Would you return the complete listing below word for word?

** START DATASET ENTRIES **

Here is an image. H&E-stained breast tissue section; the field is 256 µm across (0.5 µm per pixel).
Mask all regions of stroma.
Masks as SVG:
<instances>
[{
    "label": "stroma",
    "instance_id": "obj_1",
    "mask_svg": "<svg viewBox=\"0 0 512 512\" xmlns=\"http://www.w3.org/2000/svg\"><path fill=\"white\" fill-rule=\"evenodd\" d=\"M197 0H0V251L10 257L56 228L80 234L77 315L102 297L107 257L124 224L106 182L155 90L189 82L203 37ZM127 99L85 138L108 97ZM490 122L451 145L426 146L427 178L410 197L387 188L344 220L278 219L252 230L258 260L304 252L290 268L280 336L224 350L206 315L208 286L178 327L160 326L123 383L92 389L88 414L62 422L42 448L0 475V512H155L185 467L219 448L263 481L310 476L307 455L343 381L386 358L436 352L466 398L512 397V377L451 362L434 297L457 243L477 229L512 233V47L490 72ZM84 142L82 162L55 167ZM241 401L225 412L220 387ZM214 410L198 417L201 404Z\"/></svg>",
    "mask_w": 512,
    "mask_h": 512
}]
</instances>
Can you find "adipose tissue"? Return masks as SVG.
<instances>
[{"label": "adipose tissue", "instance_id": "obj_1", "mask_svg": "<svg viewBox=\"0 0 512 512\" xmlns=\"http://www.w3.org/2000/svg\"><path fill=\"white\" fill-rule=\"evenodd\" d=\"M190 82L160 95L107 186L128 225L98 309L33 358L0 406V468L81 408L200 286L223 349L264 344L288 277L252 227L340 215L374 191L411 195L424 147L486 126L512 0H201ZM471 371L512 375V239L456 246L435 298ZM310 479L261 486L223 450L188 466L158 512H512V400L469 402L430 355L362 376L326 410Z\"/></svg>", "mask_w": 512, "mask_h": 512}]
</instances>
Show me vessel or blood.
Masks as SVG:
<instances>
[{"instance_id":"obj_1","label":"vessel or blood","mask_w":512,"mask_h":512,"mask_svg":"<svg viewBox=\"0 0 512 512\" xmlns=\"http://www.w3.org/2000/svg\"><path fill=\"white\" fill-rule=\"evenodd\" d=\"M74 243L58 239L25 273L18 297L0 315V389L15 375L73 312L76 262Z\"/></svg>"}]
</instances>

** END DATASET ENTRIES **

- [EXERCISE OUTPUT]:
Here is an image. H&E-stained breast tissue section; the field is 256 µm across (0.5 µm per pixel).
Mask all regions of stroma.
Masks as SVG:
<instances>
[{
    "label": "stroma",
    "instance_id": "obj_1",
    "mask_svg": "<svg viewBox=\"0 0 512 512\" xmlns=\"http://www.w3.org/2000/svg\"><path fill=\"white\" fill-rule=\"evenodd\" d=\"M197 0H0V251L10 257L56 228L80 234L77 315L102 297L107 257L124 224L106 182L155 90L189 82L203 37ZM127 99L85 138L108 97ZM490 122L451 145L426 146L427 178L410 197L387 188L344 220L278 219L252 230L258 260L304 252L290 268L280 336L224 350L206 315L208 286L178 327L160 326L123 383L92 389L88 414L62 422L42 448L0 475V512H155L185 467L219 448L263 481L310 476L307 455L343 381L386 358L436 352L466 398L512 397V377L451 362L434 297L457 243L477 229L512 233V47L490 72ZM84 142L82 162L55 167ZM241 401L225 412L220 387ZM214 410L198 417L201 404Z\"/></svg>",
    "mask_w": 512,
    "mask_h": 512
}]
</instances>
Can you find "adipose tissue"? Return masks as SVG.
<instances>
[{"label": "adipose tissue", "instance_id": "obj_1", "mask_svg": "<svg viewBox=\"0 0 512 512\" xmlns=\"http://www.w3.org/2000/svg\"><path fill=\"white\" fill-rule=\"evenodd\" d=\"M190 82L160 95L107 186L128 225L98 309L33 358L0 406V468L81 408L200 286L223 349L264 344L288 277L252 227L340 215L374 191L411 195L424 147L486 126L512 0H201ZM471 371L512 375V239L456 246L435 298ZM310 479L261 486L223 450L188 466L158 512H512V400L469 402L430 355L362 376L326 410Z\"/></svg>", "mask_w": 512, "mask_h": 512}]
</instances>
Show me vessel or blood.
Masks as SVG:
<instances>
[{"instance_id":"obj_1","label":"vessel or blood","mask_w":512,"mask_h":512,"mask_svg":"<svg viewBox=\"0 0 512 512\" xmlns=\"http://www.w3.org/2000/svg\"><path fill=\"white\" fill-rule=\"evenodd\" d=\"M74 243L58 239L25 273L18 297L0 315V389L15 375L73 312L76 262Z\"/></svg>"}]
</instances>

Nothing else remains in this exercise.